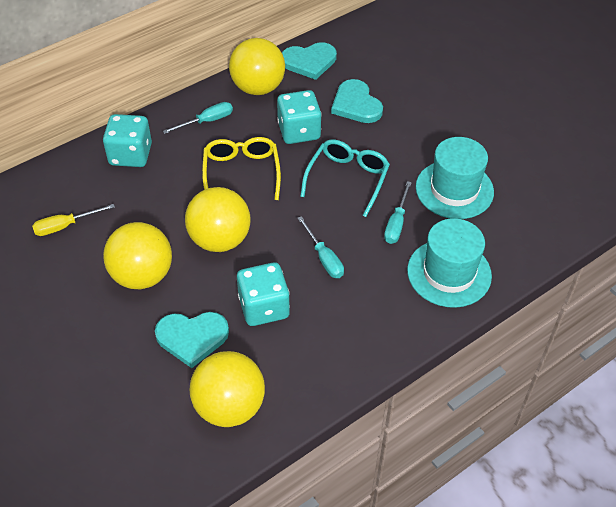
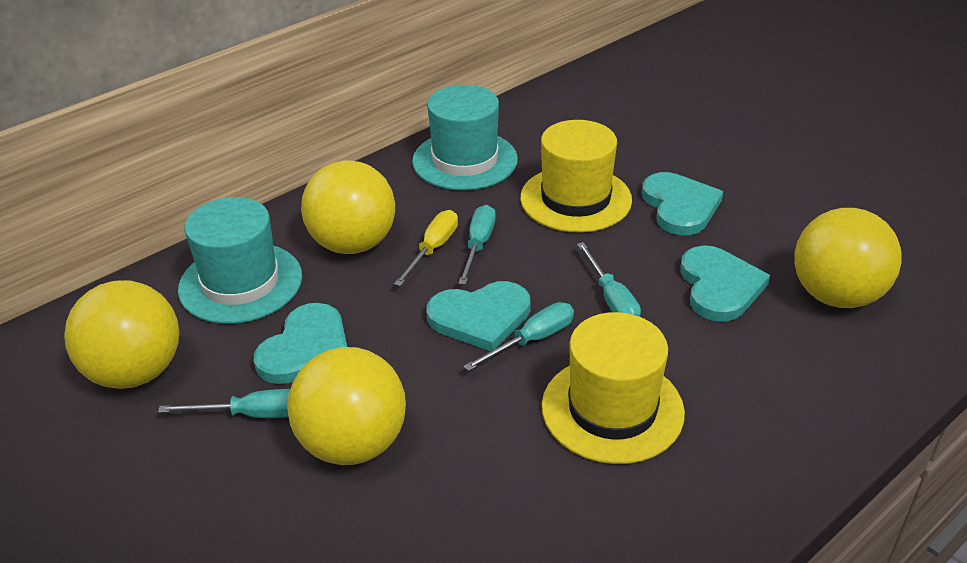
turquoise dice: 3 -> 0
turquoise glasses: 1 -> 0
turquoise heart: 3 -> 4
turquoise screwdriver: 3 -> 4
yellow glasses: 1 -> 0
yellow hat: 0 -> 2

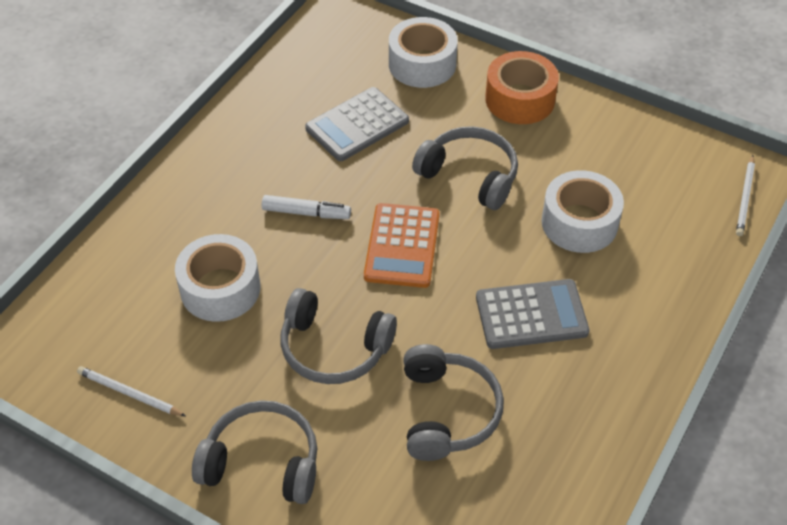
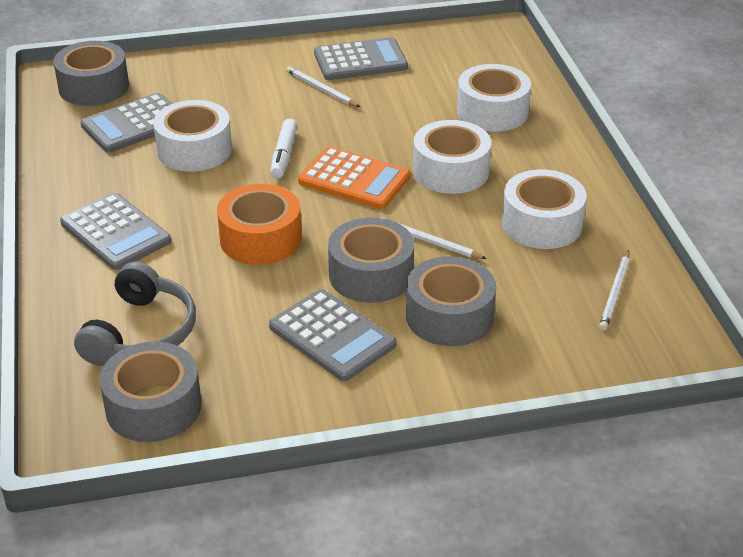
grey calculator: 2 -> 4
grey headphones: 4 -> 1
grey tape: 0 -> 4
white pencil: 2 -> 3
white tape: 3 -> 4

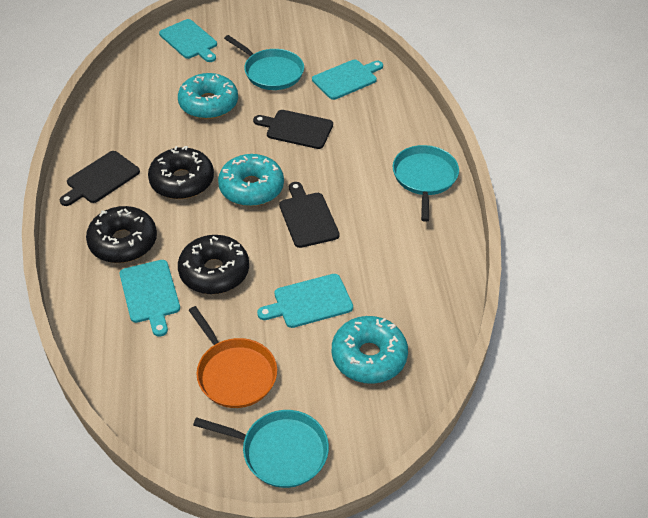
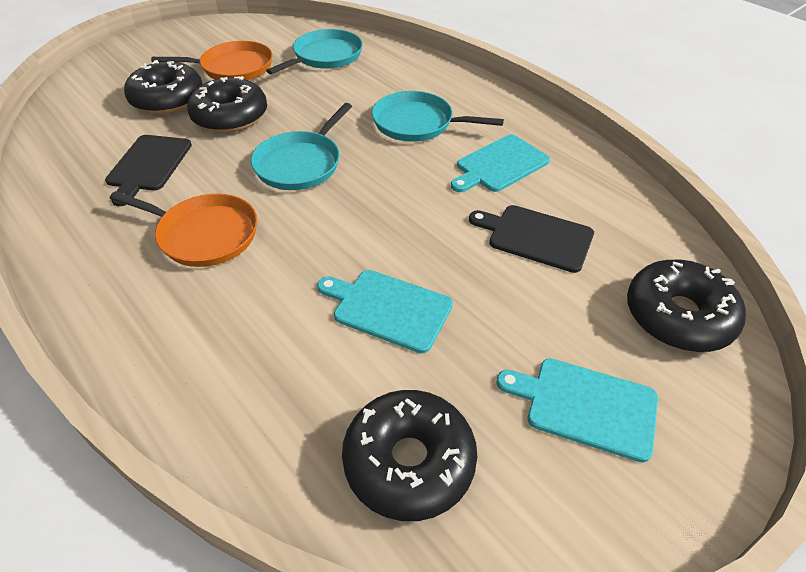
black cutting board: 3 -> 2
black donut: 3 -> 4
orange pan: 1 -> 2
turquoise cutting board: 4 -> 3
turquoise donut: 3 -> 0

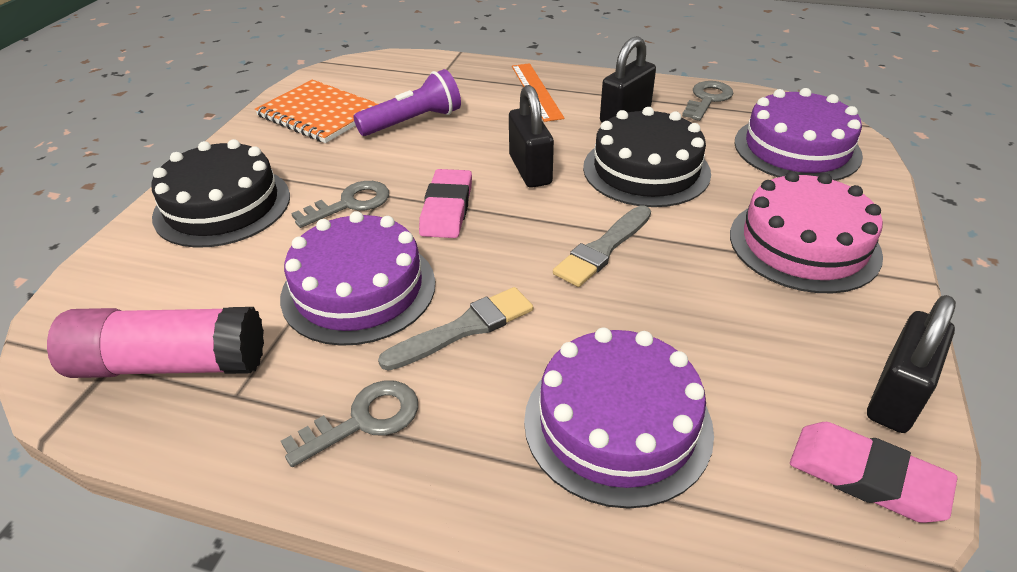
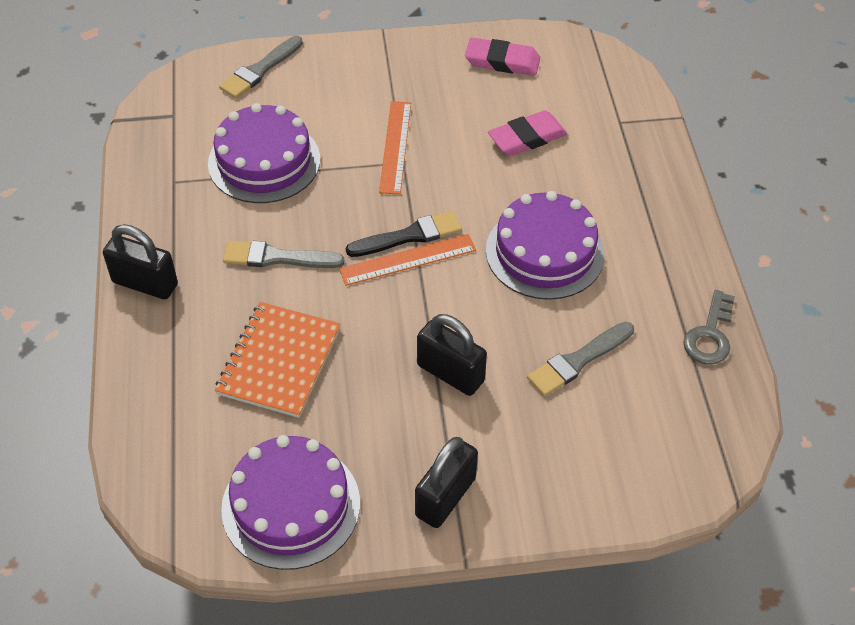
black brush: 0 -> 1
black cake: 2 -> 0
grey brush: 2 -> 3
grey key: 3 -> 1
orange ruler: 1 -> 2
pink cake: 1 -> 0
pink glue stick: 1 -> 0
purple flashlight: 1 -> 0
————————
◆ Work request
Starting at the line with "grey tape: 0 -> 4", transcribe the listing above exactly through its last line. No picture belongs in the transcription.

◆ Answer for this exercise
grey tape: 0 -> 4
white pencil: 2 -> 3
white tape: 3 -> 4

black cutting board: 3 -> 2
black donut: 3 -> 4
orange pan: 1 -> 2
turquoise cutting board: 4 -> 3
turquoise donut: 3 -> 0

black brush: 0 -> 1
black cake: 2 -> 0
grey brush: 2 -> 3
grey key: 3 -> 1
orange ruler: 1 -> 2
pink cake: 1 -> 0
pink glue stick: 1 -> 0
purple flashlight: 1 -> 0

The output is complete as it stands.